• **WHAT TO PRODUCE**: Every line from the line containing "INPUT: image. TARGET: adipose" through the final line below is to be repeated exactly; no other line is.

[Dataset items]
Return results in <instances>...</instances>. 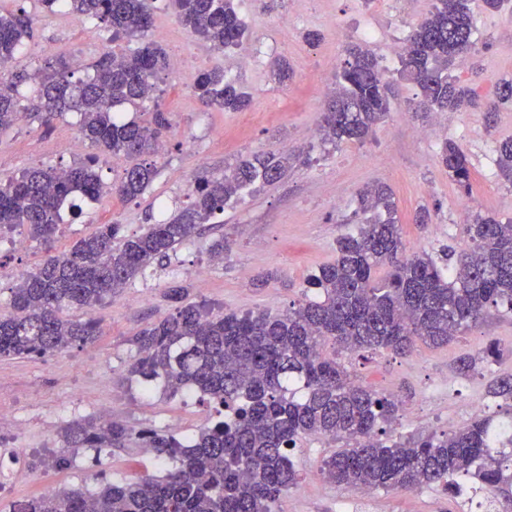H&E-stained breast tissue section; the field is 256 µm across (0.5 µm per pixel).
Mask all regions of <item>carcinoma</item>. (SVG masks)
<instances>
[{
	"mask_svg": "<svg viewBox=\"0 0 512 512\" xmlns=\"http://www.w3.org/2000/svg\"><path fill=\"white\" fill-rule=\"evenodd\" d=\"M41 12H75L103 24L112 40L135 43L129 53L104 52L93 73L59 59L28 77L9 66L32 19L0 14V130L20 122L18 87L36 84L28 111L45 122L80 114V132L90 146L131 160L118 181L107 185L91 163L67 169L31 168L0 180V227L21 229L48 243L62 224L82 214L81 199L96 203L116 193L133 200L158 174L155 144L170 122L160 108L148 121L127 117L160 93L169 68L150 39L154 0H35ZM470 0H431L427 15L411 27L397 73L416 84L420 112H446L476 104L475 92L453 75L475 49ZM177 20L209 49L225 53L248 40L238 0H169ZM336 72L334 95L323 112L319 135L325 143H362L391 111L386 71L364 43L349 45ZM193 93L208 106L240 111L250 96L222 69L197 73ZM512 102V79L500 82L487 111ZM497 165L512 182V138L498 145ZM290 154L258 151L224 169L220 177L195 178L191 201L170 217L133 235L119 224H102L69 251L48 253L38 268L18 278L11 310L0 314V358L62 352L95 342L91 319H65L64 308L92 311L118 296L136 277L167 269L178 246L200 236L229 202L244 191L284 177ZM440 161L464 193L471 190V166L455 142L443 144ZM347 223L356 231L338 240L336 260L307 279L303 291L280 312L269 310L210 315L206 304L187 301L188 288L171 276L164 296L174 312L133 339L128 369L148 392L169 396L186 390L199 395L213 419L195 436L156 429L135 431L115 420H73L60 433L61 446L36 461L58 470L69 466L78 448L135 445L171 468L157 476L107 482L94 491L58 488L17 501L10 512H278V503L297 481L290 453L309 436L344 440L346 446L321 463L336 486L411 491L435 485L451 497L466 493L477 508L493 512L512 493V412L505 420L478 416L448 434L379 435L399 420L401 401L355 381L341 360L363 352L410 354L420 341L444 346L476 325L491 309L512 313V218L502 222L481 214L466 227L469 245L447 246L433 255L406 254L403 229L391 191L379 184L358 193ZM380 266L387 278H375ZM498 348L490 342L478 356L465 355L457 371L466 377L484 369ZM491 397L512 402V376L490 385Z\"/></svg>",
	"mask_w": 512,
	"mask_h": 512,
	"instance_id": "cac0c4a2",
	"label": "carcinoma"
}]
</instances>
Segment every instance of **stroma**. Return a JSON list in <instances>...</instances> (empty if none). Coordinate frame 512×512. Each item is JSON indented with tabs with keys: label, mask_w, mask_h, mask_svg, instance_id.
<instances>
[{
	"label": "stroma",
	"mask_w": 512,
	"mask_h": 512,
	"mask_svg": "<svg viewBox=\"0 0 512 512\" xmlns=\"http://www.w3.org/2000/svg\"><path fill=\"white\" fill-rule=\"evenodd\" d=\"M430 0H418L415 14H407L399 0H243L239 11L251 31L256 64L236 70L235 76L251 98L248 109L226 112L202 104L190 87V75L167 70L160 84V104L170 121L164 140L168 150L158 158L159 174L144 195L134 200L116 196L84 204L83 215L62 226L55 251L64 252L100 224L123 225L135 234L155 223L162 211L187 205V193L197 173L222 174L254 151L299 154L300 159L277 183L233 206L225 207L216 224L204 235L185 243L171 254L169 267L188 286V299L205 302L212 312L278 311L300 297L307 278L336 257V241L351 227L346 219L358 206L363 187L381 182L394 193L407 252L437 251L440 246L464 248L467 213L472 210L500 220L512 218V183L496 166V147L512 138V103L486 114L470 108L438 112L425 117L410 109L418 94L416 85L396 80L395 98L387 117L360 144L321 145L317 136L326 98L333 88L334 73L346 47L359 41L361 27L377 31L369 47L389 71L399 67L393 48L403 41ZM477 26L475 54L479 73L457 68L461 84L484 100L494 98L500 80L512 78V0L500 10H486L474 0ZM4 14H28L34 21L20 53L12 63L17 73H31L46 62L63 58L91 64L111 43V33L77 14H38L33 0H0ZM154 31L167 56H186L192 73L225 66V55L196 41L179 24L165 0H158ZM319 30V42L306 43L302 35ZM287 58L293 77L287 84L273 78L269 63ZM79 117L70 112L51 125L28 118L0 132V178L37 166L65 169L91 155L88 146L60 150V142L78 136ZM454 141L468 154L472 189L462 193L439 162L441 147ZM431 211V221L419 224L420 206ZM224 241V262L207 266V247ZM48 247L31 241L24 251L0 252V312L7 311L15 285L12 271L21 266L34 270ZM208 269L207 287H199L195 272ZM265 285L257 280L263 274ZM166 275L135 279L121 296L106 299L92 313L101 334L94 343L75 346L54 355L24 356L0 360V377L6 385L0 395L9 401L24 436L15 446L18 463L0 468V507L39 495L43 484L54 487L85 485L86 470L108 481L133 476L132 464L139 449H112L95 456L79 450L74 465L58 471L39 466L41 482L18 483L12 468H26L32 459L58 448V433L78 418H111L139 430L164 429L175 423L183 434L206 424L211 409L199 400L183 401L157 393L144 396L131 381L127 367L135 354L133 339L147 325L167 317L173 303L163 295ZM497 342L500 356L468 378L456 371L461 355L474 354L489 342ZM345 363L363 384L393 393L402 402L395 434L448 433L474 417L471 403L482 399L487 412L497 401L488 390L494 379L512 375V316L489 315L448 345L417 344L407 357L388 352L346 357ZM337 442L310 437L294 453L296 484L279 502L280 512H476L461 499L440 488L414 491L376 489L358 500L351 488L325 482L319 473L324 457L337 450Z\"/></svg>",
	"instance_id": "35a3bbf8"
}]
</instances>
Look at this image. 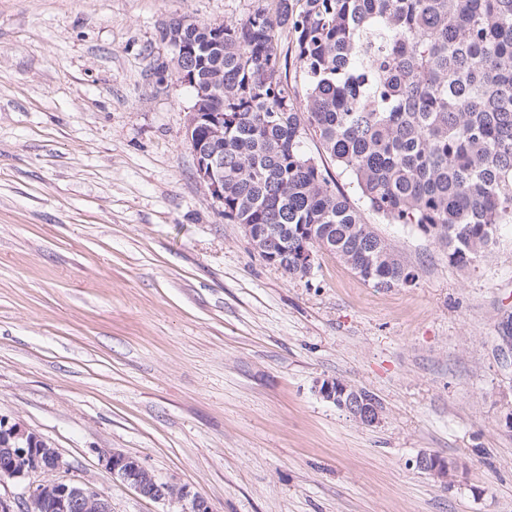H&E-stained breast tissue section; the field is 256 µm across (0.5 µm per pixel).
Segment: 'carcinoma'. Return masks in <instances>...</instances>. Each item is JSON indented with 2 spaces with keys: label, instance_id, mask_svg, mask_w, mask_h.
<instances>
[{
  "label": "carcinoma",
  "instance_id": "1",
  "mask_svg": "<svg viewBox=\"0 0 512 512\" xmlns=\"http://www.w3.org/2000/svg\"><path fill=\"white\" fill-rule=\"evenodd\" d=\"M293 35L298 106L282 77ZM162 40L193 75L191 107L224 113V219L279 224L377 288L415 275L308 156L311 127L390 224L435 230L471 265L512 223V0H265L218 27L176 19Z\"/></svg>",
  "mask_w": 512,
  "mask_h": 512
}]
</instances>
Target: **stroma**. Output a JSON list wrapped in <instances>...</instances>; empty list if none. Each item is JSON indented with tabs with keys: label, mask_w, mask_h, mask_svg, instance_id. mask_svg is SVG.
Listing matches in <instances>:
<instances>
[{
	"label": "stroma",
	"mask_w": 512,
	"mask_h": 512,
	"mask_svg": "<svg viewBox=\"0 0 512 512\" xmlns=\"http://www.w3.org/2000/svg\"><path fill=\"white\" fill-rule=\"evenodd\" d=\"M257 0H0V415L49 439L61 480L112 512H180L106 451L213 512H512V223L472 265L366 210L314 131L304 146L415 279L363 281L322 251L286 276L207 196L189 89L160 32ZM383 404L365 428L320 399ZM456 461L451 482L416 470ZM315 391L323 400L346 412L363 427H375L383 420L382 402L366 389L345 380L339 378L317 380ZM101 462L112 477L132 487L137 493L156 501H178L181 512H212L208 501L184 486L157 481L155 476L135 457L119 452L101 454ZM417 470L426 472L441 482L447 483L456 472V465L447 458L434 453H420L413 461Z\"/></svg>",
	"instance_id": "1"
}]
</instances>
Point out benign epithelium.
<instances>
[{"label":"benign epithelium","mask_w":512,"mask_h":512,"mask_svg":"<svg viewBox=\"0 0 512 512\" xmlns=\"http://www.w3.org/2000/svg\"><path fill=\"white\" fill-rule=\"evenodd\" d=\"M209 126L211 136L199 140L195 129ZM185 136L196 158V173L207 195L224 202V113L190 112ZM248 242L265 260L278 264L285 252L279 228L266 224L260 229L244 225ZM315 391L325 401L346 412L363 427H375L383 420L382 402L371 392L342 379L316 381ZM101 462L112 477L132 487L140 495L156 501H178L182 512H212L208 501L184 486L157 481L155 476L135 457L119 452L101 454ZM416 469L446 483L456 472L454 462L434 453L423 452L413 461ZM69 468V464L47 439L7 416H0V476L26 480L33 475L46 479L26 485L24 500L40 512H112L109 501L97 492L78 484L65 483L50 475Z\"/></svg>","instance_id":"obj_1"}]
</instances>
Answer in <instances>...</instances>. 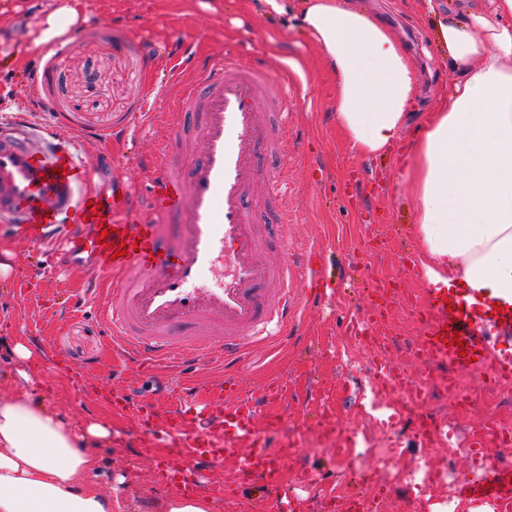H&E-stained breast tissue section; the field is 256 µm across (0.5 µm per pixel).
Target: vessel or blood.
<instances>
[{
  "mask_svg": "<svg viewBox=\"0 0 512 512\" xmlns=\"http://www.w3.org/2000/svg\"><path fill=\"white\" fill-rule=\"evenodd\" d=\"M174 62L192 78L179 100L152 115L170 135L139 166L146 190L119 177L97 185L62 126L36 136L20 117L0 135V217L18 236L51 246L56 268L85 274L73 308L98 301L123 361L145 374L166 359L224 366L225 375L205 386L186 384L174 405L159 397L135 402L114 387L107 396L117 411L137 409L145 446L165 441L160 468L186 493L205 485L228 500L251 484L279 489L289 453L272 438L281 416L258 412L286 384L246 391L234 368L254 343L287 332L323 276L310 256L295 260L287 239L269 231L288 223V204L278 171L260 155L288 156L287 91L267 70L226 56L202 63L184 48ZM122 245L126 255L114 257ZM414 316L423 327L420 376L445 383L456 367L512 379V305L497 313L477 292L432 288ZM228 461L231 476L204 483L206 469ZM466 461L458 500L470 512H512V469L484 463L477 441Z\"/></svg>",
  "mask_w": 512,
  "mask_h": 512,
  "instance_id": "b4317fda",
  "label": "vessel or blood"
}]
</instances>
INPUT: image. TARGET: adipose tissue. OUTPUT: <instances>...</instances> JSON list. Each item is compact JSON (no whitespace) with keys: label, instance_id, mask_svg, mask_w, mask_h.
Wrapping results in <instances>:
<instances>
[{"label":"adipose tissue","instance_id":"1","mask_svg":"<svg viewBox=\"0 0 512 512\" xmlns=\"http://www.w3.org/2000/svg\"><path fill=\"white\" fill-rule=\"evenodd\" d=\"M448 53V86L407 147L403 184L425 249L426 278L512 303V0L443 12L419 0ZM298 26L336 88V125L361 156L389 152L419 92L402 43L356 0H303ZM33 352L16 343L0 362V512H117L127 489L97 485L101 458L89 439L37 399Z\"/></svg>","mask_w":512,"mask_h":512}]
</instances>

• **EXERCISE RESPONSE**:
INPUT: image. TARGET: adipose tissue. OUTPUT: <instances>...</instances> JSON list. Each item is compact JSON (no whitespace) with keys: label, instance_id, mask_svg, mask_w, mask_h.
Wrapping results in <instances>:
<instances>
[{"label":"adipose tissue","instance_id":"1","mask_svg":"<svg viewBox=\"0 0 512 512\" xmlns=\"http://www.w3.org/2000/svg\"><path fill=\"white\" fill-rule=\"evenodd\" d=\"M448 53V86L407 147L403 184L425 249L426 278L512 303V0L443 12L419 0ZM298 26L336 88V125L361 156L389 152L419 92L402 43L356 0H303ZM33 352L16 343L0 362V512H117L127 489L97 485L101 458L89 439L37 399Z\"/></svg>","mask_w":512,"mask_h":512}]
</instances>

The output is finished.